---------- Dati in ingresso ----------

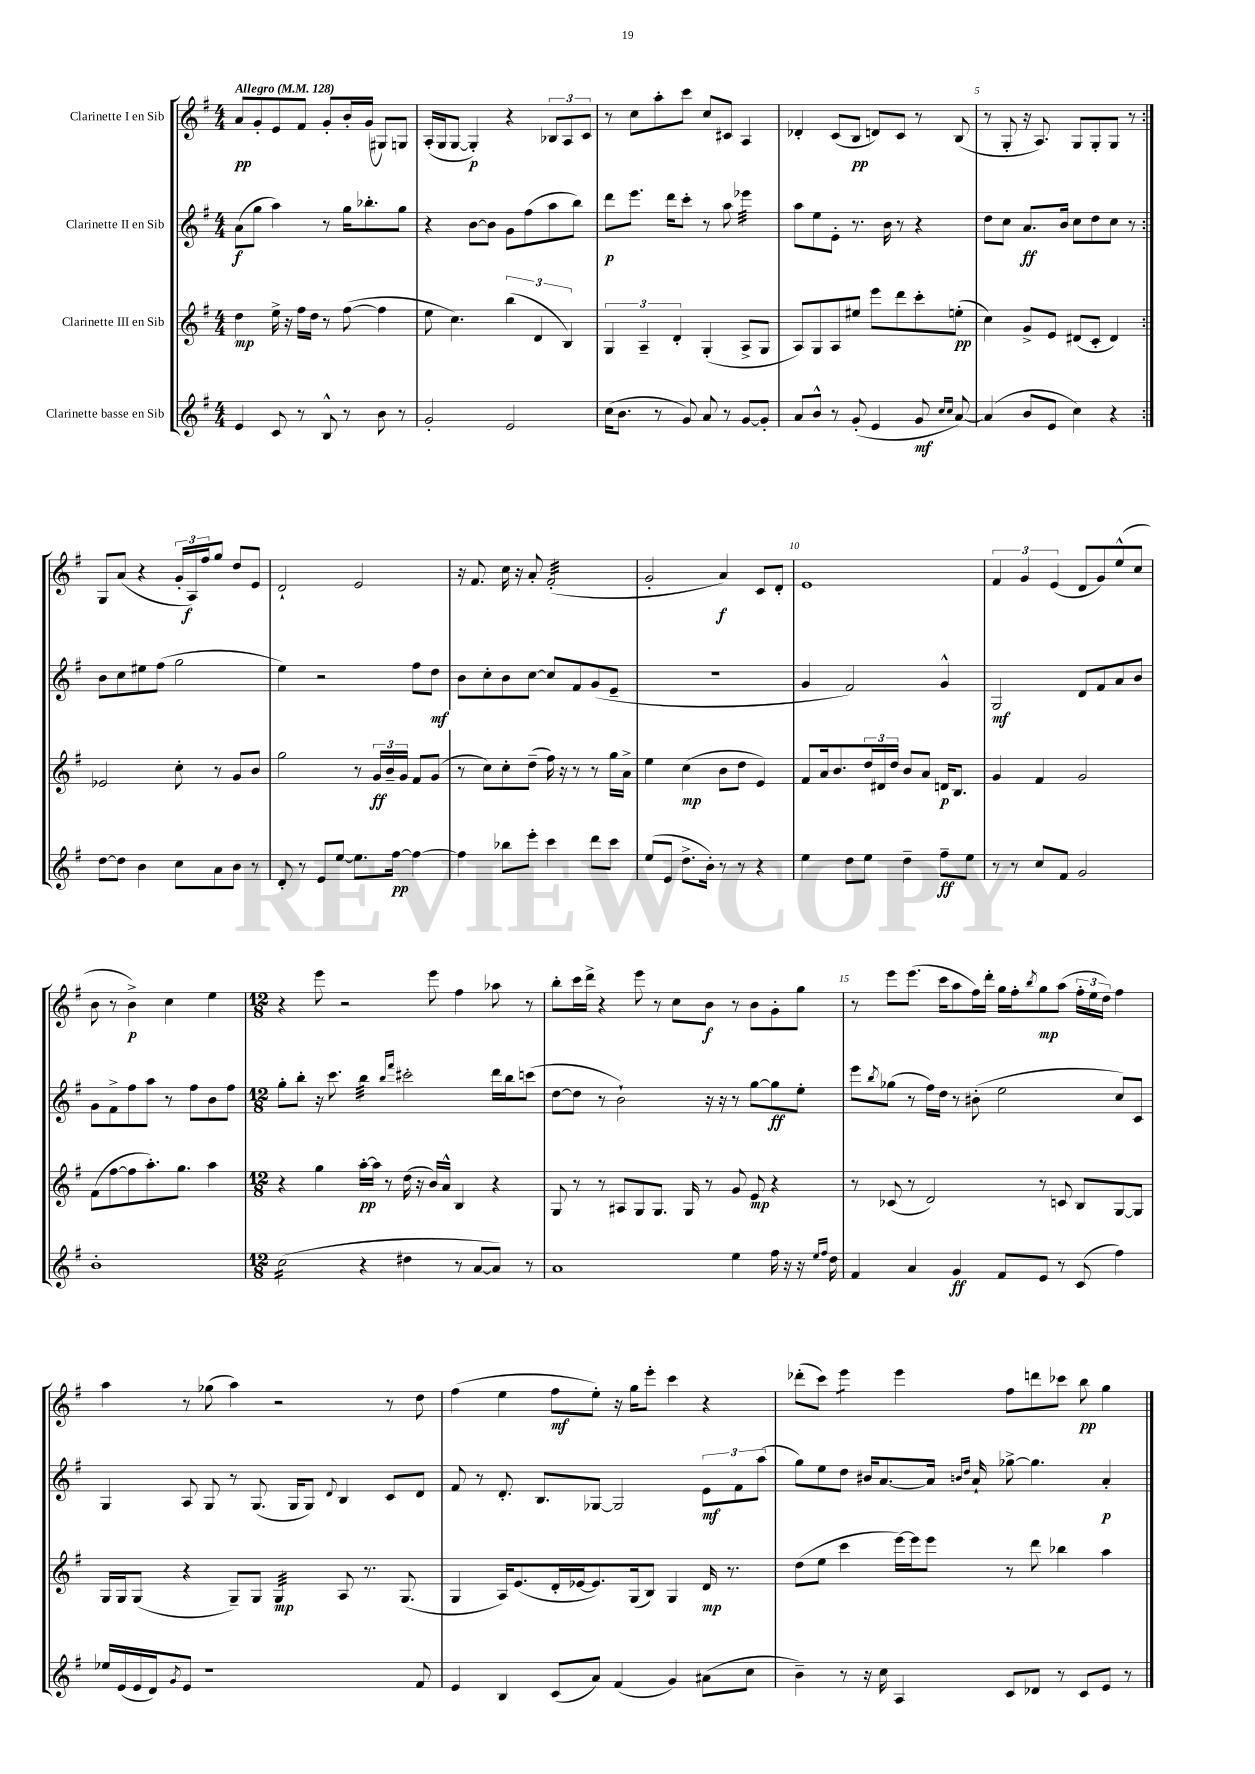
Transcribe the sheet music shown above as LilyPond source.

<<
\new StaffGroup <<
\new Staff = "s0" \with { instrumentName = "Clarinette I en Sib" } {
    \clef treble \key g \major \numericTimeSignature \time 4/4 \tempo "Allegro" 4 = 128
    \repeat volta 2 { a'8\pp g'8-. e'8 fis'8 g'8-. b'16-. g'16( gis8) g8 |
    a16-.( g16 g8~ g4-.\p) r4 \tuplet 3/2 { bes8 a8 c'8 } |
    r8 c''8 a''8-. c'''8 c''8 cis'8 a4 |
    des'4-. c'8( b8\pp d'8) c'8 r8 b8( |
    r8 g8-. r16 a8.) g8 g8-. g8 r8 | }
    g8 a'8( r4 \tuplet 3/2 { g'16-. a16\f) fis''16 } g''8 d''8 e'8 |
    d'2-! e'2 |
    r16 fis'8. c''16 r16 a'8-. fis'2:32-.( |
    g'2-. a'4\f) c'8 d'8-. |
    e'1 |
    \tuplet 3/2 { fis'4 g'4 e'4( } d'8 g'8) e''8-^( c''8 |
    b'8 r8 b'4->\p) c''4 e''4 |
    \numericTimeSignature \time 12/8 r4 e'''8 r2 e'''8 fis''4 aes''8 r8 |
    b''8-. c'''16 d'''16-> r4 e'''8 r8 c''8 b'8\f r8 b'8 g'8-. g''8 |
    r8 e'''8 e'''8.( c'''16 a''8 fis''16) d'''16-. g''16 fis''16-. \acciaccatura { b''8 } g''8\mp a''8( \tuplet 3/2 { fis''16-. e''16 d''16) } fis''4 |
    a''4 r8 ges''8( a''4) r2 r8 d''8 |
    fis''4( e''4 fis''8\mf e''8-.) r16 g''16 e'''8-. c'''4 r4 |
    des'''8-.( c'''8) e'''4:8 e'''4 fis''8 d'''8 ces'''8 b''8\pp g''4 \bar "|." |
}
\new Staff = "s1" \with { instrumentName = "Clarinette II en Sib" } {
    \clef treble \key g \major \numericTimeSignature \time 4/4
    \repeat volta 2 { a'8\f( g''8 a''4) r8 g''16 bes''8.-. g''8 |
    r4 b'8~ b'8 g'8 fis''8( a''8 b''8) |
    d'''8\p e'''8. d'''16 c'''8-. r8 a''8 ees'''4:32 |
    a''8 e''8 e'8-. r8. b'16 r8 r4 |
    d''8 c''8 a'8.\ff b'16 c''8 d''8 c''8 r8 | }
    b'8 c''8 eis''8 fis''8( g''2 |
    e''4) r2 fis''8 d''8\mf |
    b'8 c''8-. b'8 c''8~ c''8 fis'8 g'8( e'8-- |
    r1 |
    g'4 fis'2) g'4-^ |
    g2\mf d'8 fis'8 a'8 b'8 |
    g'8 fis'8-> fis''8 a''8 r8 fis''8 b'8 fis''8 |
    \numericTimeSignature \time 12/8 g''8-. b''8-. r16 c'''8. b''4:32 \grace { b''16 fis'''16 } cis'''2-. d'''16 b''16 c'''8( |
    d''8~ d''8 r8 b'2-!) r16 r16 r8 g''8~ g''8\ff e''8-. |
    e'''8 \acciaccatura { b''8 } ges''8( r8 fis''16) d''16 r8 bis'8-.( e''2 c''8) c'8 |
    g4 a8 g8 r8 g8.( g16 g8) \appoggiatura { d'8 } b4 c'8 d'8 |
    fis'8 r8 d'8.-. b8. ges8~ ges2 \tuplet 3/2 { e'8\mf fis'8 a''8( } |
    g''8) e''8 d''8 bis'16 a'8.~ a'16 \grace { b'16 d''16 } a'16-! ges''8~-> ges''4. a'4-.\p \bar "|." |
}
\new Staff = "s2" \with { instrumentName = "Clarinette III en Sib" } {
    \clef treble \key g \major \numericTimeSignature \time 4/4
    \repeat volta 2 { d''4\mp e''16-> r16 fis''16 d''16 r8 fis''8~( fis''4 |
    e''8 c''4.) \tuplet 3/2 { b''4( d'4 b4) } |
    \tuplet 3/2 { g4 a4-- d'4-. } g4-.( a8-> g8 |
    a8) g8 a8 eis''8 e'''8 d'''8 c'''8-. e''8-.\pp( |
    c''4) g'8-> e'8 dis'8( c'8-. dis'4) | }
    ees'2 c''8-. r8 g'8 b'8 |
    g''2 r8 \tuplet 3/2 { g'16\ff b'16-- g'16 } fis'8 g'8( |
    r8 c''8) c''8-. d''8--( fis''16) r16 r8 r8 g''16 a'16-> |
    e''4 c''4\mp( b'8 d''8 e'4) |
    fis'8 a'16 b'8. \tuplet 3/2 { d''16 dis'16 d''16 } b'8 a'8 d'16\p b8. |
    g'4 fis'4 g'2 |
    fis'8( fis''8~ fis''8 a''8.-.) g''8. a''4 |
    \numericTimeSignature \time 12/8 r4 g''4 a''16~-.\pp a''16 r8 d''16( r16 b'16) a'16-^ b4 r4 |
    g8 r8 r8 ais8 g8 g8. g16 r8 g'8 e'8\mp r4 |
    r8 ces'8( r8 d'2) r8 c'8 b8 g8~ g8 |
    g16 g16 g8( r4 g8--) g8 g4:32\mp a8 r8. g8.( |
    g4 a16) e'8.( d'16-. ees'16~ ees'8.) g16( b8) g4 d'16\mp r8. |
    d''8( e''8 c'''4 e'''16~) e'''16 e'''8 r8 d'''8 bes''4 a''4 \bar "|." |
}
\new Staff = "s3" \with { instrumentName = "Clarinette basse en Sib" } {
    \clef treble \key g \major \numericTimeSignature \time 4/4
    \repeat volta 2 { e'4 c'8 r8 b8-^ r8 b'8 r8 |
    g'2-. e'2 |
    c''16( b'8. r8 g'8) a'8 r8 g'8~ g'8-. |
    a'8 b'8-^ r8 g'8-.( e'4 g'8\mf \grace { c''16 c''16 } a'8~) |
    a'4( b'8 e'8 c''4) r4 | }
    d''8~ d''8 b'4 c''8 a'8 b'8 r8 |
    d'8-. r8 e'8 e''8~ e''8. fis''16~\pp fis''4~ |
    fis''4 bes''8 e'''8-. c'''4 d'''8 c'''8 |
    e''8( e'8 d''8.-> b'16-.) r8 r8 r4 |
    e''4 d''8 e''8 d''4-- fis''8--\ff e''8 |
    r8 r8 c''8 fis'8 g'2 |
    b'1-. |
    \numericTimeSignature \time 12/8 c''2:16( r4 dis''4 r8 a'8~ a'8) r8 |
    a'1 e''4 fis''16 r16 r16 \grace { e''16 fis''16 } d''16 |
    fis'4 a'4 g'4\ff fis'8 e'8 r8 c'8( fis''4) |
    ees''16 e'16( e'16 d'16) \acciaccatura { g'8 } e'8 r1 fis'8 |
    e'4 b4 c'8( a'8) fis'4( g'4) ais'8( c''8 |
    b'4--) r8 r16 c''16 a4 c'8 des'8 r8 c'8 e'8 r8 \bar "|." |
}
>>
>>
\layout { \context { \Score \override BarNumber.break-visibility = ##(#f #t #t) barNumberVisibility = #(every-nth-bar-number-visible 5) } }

----------
---------- Dati in ingresso ----------

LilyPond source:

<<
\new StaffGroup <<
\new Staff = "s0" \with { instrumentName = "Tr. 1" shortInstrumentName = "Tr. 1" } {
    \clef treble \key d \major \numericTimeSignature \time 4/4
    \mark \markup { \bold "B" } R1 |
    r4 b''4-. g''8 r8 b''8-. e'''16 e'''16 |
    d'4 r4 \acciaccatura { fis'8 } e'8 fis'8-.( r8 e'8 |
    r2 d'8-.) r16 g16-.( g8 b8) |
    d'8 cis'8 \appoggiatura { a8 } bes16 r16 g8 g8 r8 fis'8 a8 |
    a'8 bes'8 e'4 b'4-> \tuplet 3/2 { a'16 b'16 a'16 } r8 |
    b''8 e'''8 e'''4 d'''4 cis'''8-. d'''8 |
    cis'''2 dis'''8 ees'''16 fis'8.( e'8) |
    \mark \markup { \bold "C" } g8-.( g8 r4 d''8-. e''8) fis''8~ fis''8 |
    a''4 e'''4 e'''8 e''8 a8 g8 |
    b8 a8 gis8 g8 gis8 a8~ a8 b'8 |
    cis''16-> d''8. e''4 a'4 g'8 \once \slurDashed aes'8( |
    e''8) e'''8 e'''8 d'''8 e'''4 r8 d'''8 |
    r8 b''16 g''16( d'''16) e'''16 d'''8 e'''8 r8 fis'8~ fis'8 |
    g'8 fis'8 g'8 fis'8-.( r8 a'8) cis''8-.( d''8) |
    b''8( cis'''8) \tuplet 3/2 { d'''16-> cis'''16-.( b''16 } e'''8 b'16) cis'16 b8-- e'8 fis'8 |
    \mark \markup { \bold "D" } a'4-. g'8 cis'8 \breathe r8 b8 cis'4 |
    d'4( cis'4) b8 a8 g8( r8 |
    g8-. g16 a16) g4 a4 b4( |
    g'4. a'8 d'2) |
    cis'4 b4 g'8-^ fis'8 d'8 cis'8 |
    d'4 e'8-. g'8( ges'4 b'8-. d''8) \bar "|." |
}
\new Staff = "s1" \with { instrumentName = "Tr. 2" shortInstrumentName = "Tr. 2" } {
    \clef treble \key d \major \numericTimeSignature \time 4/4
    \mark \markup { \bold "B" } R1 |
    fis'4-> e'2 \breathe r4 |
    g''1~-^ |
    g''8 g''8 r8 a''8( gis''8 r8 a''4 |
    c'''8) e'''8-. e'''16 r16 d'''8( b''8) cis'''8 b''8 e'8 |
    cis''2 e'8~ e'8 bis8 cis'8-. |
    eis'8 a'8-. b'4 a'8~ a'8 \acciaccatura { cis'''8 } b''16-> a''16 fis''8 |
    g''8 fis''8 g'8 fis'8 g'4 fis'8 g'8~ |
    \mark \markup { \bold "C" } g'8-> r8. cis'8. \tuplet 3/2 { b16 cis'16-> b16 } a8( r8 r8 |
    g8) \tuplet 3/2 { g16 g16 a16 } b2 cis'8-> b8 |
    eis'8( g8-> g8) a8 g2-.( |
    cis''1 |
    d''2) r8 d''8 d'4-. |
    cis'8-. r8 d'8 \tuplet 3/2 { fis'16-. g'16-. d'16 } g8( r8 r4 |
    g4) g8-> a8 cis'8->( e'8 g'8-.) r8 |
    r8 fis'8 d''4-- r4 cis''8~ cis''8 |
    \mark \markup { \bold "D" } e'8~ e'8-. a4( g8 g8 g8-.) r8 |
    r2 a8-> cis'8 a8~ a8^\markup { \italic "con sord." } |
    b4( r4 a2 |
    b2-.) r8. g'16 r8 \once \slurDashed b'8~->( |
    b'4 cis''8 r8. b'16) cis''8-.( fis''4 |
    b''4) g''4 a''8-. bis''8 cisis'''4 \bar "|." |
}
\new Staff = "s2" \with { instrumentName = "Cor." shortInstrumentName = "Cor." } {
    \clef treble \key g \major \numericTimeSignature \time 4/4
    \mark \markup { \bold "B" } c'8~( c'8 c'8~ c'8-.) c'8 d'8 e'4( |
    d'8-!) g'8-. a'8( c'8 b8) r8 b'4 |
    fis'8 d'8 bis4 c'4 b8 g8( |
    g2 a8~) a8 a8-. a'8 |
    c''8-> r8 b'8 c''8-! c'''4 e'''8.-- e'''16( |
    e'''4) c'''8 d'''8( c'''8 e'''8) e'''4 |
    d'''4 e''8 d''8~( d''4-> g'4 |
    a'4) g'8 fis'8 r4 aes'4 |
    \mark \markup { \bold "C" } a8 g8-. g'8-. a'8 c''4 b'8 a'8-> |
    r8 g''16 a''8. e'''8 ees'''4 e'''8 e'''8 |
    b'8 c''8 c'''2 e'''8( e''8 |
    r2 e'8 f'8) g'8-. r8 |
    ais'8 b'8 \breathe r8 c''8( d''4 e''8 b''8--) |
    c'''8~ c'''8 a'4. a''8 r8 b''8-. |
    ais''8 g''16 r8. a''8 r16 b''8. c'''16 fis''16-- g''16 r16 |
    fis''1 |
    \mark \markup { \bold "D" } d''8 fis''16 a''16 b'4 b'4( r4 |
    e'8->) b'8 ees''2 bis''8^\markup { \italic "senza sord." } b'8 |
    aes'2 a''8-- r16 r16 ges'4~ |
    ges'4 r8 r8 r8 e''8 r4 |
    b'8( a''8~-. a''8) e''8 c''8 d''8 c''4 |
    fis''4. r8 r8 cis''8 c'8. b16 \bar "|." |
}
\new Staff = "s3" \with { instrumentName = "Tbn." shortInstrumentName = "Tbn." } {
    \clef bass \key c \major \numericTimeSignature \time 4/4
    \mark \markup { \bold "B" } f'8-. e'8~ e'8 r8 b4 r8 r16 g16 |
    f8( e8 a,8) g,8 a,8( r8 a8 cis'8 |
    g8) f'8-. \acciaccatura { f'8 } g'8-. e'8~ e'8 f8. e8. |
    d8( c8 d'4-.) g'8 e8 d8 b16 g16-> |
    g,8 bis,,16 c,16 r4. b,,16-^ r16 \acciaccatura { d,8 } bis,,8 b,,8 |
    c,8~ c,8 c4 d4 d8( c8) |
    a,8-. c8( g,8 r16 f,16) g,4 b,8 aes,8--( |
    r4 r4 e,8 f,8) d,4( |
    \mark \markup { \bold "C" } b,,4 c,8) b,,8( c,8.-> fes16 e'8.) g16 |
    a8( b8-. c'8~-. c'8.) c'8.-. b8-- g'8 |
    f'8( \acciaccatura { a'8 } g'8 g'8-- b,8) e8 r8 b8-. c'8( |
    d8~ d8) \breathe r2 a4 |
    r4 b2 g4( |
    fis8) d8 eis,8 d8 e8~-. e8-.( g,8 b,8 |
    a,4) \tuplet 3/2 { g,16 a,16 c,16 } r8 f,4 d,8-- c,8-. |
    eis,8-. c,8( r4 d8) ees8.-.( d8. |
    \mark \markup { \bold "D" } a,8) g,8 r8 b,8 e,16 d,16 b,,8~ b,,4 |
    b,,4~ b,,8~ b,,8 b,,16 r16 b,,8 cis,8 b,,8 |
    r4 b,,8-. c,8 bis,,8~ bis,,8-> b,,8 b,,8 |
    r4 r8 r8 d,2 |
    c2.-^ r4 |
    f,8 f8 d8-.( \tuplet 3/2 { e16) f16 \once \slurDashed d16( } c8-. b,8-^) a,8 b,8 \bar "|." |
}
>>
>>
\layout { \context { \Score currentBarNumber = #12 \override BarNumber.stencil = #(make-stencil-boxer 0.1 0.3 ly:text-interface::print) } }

----------
---------- Dati in ingresso ----------

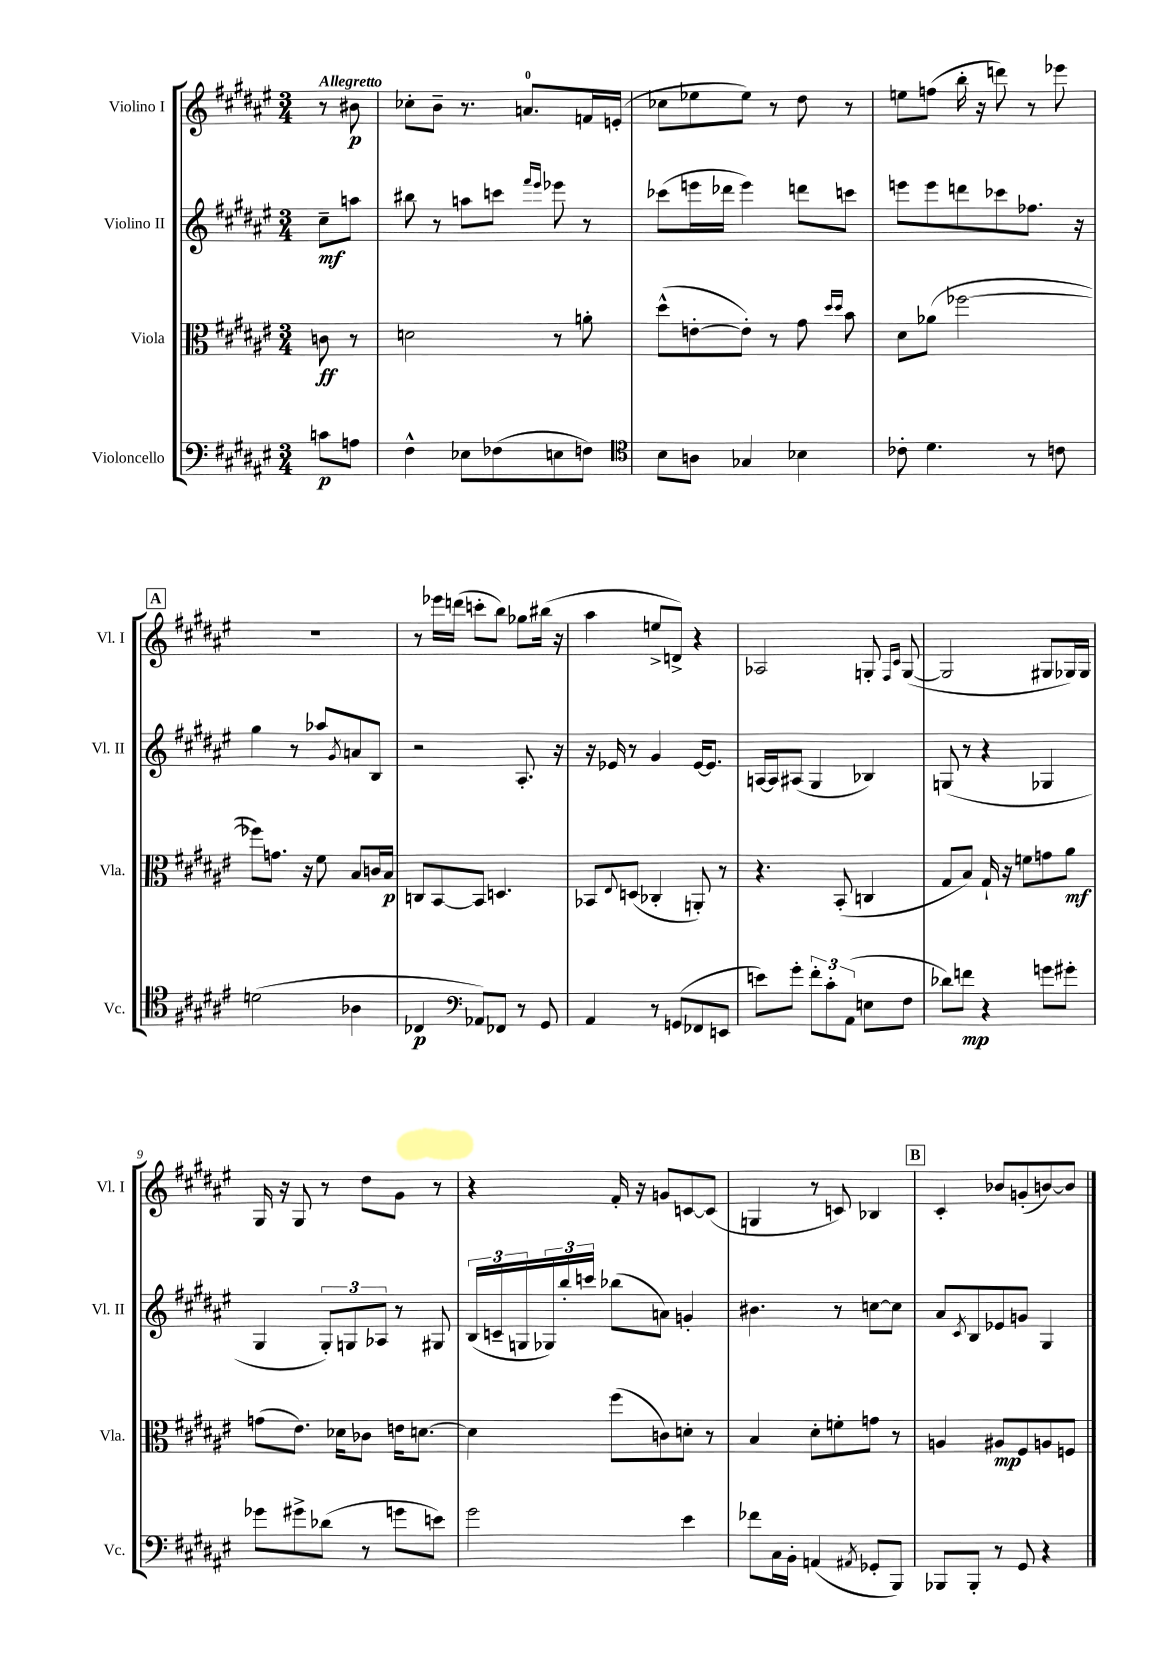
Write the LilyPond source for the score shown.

----------

Ricopi in modo identico le righe che vanno dalla riga con "Transcribe the sheet" alla riga con "a''4 r8 ges''8( a''4) r2 r8 d''8 |", entrambe comprese, e soltanto quelle.

Transcribe the sheet music shown above as LilyPond source.

<<
\new StaffGroup <<
\new Staff = "s0" \with { instrumentName = "Clarinette I en Sib" } {
    \clef treble \key g \major \numericTimeSignature \time 4/4 \tempo "Allegro" 4 = 128
    \repeat volta 2 { a'8\pp g'8-. e'8 fis'8 g'8-. b'16-. g'16( gis8) g8 |
    a16-.( g16 g8~ g4-.\p) r4 \tuplet 3/2 { bes8 a8 c'8 } |
    r8 c''8 a''8-. c'''8 c''8 cis'8 a4 |
    des'4-. c'8( b8\pp d'8) c'8 r8 b8( |
    r8 g8-. r16 a8.) g8 g8-. g8 r8 | }
    g8 a'8( r4 \tuplet 3/2 { g'16-. a16\f) fis''16 } g''8 d''8 e'8 |
    d'2-! e'2 |
    r16 fis'8. c''16 r16 a'8-. fis'2:32-.( |
    g'2-. a'4\f) c'8 d'8-. |
    e'1 |
    \tuplet 3/2 { fis'4 g'4 e'4( } d'8 g'8) e''8-^( c''8 |
    b'8 r8 b'4->\p) c''4 e''4 |
    \numericTimeSignature \time 12/8 r4 e'''8 r2 e'''8 fis''4 aes''8 r8 |
    b''8-. c'''16 d'''16-> r4 e'''8 r8 c''8 b'8\f r8 b'8 g'8-. g''8 |
    r8 e'''8 e'''8.( c'''16 a''8 fis''16) d'''16-. g''16 fis''16-. \acciaccatura { b''8 } g''8\mp a''8( \tuplet 3/2 { fis''16-. e''16 d''16) } fis''4 |
    a''4 r8 ges''8( a''4) r2 r8 d''8 |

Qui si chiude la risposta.